Problem requirements:
Please copy the data below word for word.

Source material:
####

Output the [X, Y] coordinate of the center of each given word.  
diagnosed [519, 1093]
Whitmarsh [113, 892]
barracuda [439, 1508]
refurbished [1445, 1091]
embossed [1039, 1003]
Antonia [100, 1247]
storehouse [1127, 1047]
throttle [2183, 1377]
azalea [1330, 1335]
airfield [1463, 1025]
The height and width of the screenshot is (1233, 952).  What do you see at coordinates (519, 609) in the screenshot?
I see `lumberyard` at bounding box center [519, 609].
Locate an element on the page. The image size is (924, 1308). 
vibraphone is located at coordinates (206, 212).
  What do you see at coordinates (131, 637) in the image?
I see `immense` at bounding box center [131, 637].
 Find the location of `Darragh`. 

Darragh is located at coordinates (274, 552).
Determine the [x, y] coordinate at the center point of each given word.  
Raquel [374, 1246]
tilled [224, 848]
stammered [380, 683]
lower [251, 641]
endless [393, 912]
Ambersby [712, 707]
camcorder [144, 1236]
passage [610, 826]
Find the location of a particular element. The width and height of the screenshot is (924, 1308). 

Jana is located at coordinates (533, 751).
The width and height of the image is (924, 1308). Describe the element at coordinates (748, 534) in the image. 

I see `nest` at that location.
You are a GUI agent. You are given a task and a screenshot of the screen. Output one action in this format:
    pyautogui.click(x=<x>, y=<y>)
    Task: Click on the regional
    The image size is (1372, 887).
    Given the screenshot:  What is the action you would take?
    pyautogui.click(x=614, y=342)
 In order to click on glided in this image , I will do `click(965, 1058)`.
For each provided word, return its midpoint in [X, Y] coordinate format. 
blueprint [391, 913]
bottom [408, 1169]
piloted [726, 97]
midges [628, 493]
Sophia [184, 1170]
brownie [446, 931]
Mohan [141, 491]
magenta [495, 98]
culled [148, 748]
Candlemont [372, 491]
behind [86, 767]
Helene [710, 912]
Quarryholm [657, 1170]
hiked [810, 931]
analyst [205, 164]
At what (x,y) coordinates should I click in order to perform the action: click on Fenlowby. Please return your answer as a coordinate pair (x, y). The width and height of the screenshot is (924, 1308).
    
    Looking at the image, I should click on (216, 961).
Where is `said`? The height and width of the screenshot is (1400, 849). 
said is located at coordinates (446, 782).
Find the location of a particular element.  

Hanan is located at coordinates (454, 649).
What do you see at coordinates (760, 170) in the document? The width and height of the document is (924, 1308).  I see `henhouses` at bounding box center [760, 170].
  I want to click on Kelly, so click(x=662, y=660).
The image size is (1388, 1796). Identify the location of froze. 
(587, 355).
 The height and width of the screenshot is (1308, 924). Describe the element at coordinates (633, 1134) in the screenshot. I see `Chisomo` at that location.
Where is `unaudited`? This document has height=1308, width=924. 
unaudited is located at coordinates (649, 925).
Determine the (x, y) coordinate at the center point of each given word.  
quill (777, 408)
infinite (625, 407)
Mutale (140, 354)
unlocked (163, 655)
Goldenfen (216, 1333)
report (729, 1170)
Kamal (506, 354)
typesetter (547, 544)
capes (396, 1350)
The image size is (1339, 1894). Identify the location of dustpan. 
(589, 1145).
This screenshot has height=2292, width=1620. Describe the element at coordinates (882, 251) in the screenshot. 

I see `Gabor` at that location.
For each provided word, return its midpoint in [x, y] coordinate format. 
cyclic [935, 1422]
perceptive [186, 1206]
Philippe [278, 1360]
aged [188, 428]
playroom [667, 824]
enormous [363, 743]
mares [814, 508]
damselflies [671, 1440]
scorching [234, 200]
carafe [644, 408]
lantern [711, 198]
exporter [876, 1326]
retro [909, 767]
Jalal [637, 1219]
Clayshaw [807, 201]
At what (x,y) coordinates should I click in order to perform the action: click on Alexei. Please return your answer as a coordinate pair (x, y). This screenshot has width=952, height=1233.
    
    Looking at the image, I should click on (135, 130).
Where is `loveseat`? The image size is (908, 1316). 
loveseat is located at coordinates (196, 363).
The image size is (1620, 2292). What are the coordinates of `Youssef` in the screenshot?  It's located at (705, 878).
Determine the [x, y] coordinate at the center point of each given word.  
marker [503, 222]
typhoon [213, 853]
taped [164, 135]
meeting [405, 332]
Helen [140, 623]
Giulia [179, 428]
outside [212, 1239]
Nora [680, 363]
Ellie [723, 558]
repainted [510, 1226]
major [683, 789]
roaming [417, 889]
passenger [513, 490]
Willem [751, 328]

####

Result for this task:
Output the [X, Y] coordinate of the center of each given word.  
diagnosed [519, 1093]
Whitmarsh [113, 892]
barracuda [439, 1508]
refurbished [1445, 1091]
embossed [1039, 1003]
Antonia [100, 1247]
storehouse [1127, 1047]
throttle [2183, 1377]
azalea [1330, 1335]
airfield [1463, 1025]
The height and width of the screenshot is (1233, 952).  What do you see at coordinates (519, 609) in the screenshot?
I see `lumberyard` at bounding box center [519, 609].
Locate an element on the page. The image size is (924, 1308). 
vibraphone is located at coordinates (206, 212).
  What do you see at coordinates (131, 637) in the image?
I see `immense` at bounding box center [131, 637].
 Find the location of `Darragh`. 

Darragh is located at coordinates (274, 552).
Determine the [x, y] coordinate at the center point of each given word.  
Raquel [374, 1246]
tilled [224, 848]
stammered [380, 683]
lower [251, 641]
endless [393, 912]
Ambersby [712, 707]
camcorder [144, 1236]
passage [610, 826]
Find the location of a particular element. The width and height of the screenshot is (924, 1308). 

Jana is located at coordinates (533, 751).
The width and height of the image is (924, 1308). Describe the element at coordinates (748, 534) in the image. 

I see `nest` at that location.
You are a GUI agent. You are given a task and a screenshot of the screen. Output one action in this format:
    pyautogui.click(x=<x>, y=<y>)
    Task: Click on the regional
    The image size is (1372, 887).
    Given the screenshot:  What is the action you would take?
    pyautogui.click(x=614, y=342)
 In order to click on glided in this image , I will do `click(965, 1058)`.
For each provided word, return its midpoint in [X, Y] coordinate format. 
blueprint [391, 913]
bottom [408, 1169]
piloted [726, 97]
midges [628, 493]
Sophia [184, 1170]
brownie [446, 931]
Mohan [141, 491]
magenta [495, 98]
culled [148, 748]
Candlemont [372, 491]
behind [86, 767]
Helene [710, 912]
Quarryholm [657, 1170]
hiked [810, 931]
analyst [205, 164]
At what (x,y) coordinates should I click in order to perform the action: click on Fenlowby. Please return your answer as a coordinate pair (x, y). The width and height of the screenshot is (924, 1308).
    
    Looking at the image, I should click on (216, 961).
Where is `said`? The height and width of the screenshot is (1400, 849). 
said is located at coordinates (446, 782).
Find the location of a particular element.  

Hanan is located at coordinates (454, 649).
What do you see at coordinates (760, 170) in the document? The width and height of the document is (924, 1308).  I see `henhouses` at bounding box center [760, 170].
  I want to click on Kelly, so click(x=662, y=660).
The image size is (1388, 1796). Identify the location of froze. 
(587, 355).
 The height and width of the screenshot is (1308, 924). Describe the element at coordinates (633, 1134) in the screenshot. I see `Chisomo` at that location.
Where is `unaudited`? This document has height=1308, width=924. 
unaudited is located at coordinates (649, 925).
Determine the (x, y) coordinate at the center point of each given word.  
quill (777, 408)
infinite (625, 407)
Mutale (140, 354)
unlocked (163, 655)
Goldenfen (216, 1333)
report (729, 1170)
Kamal (506, 354)
typesetter (547, 544)
capes (396, 1350)
The image size is (1339, 1894). Identify the location of dustpan. 
(589, 1145).
This screenshot has height=2292, width=1620. Describe the element at coordinates (882, 251) in the screenshot. 

I see `Gabor` at that location.
For each provided word, return its midpoint in [x, y] coordinate format. 
cyclic [935, 1422]
perceptive [186, 1206]
Philippe [278, 1360]
aged [188, 428]
playroom [667, 824]
enormous [363, 743]
mares [814, 508]
damselflies [671, 1440]
scorching [234, 200]
carafe [644, 408]
lantern [711, 198]
exporter [876, 1326]
retro [909, 767]
Jalal [637, 1219]
Clayshaw [807, 201]
At what (x,y) coordinates should I click in order to perform the action: click on Alexei. Please return your answer as a coordinate pair (x, y). This screenshot has width=952, height=1233.
    
    Looking at the image, I should click on (135, 130).
Where is `loveseat`? The image size is (908, 1316). 
loveseat is located at coordinates (196, 363).
The image size is (1620, 2292). What are the coordinates of `Youssef` in the screenshot?  It's located at (705, 878).
Determine the [x, y] coordinate at the center point of each given word.  
marker [503, 222]
typhoon [213, 853]
taped [164, 135]
meeting [405, 332]
Helen [140, 623]
Giulia [179, 428]
outside [212, 1239]
Nora [680, 363]
Ellie [723, 558]
repainted [510, 1226]
major [683, 789]
roaming [417, 889]
passenger [513, 490]
Willem [751, 328]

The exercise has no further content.